> Work to be completed: From the line with "(415, 327) = (480, 298): white" through the final line of the entries below, write out each line exactly and nothing else.
[Opening Study material section]
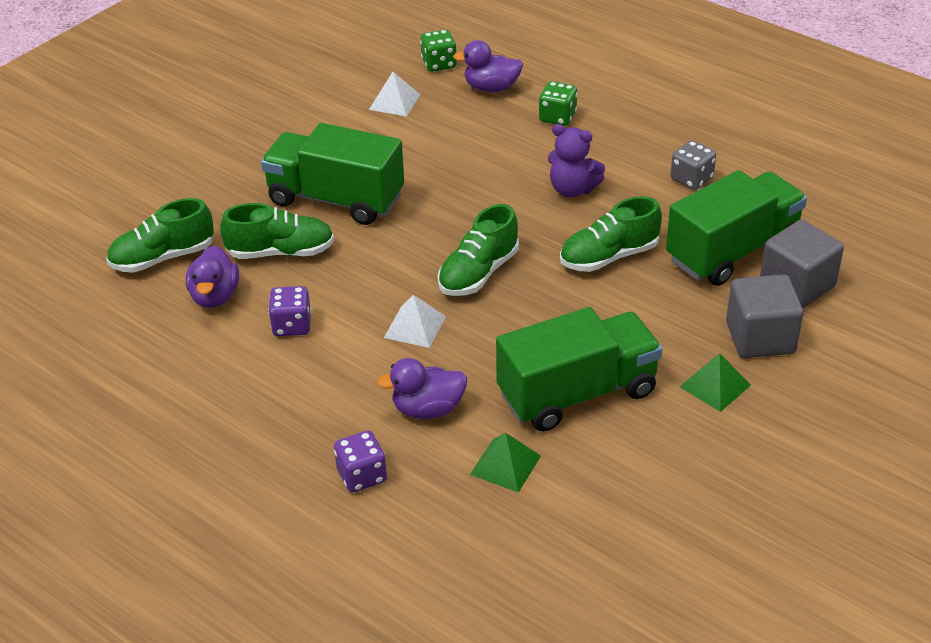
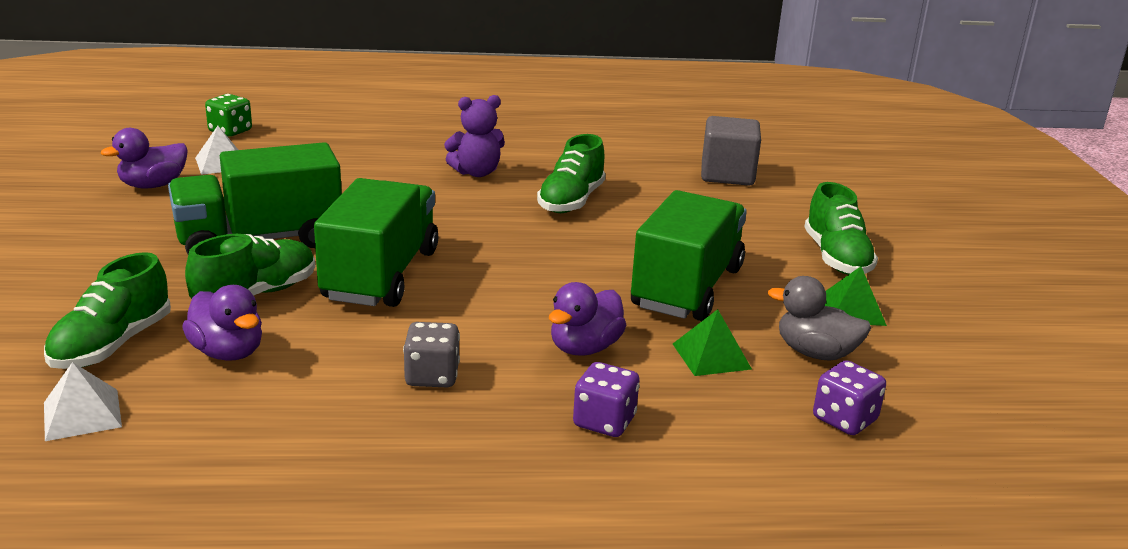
camera: 45 degrees left, 15 degrees down
(292, 325) = (353, 342): purple dice -> purple dice (844, 419)
(415, 327) = (480, 298): white pyramid -> white pyramid (82, 414)
(478, 273) = (480, 244): green shoe -> green shoe (836, 258)
(491, 88) = (305, 134): purple duck -> purple duck (153, 185)
(557, 117) = (394, 136): green dice -> none
(587, 506) = (815, 353): none -> grey duck
(691, 179) = (558, 142): grey dice -> grey dice (432, 376)
(715, 386) = (772, 245): green pyramid -> green pyramid (852, 310)
(732, 251) = (654, 171): green truck -> green truck (381, 275)
(760, 338) = (754, 209): grey cube -> none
[Closing Study material section]
> Answer box:
(415, 327) = (480, 298): white pyramid -> white pyramid (82, 414)
(478, 273) = (480, 244): green shoe -> green shoe (836, 258)
(491, 88) = (305, 134): purple duck -> purple duck (153, 185)
(557, 117) = (394, 136): green dice -> none
(587, 506) = (815, 353): none -> grey duck
(691, 179) = (558, 142): grey dice -> grey dice (432, 376)
(715, 386) = (772, 245): green pyramid -> green pyramid (852, 310)
(732, 251) = (654, 171): green truck -> green truck (381, 275)
(760, 338) = (754, 209): grey cube -> none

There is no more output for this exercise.